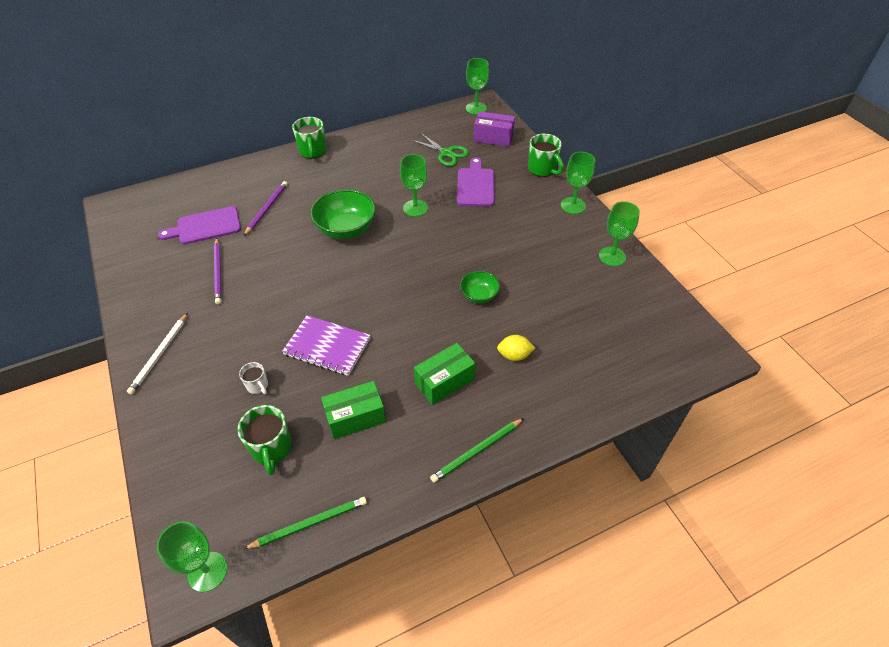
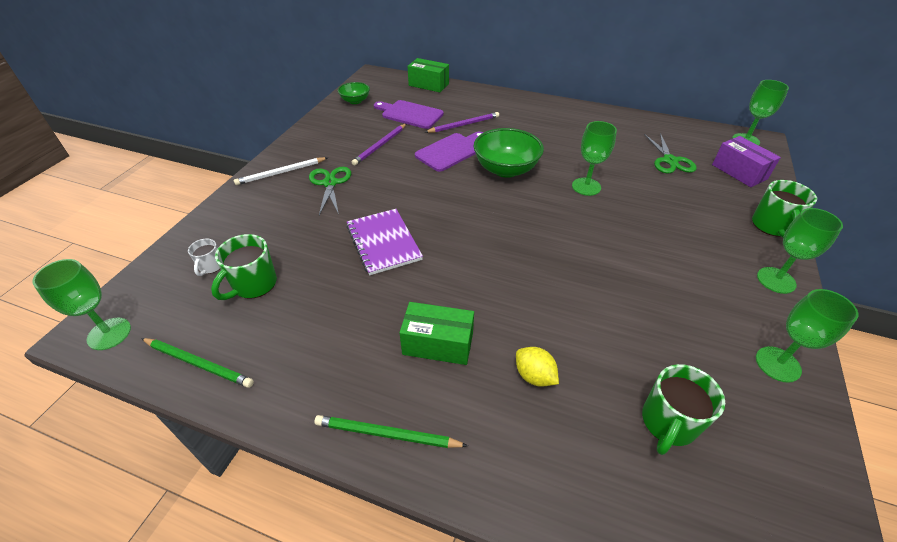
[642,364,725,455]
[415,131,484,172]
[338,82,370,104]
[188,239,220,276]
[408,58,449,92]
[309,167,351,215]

· · · ·

**Problem description**
Be exact. Write out all the entries and omit the pictures.

**Completed exercise**
[642,364,725,455]
[415,131,484,172]
[338,82,370,104]
[188,239,220,276]
[408,58,449,92]
[309,167,351,215]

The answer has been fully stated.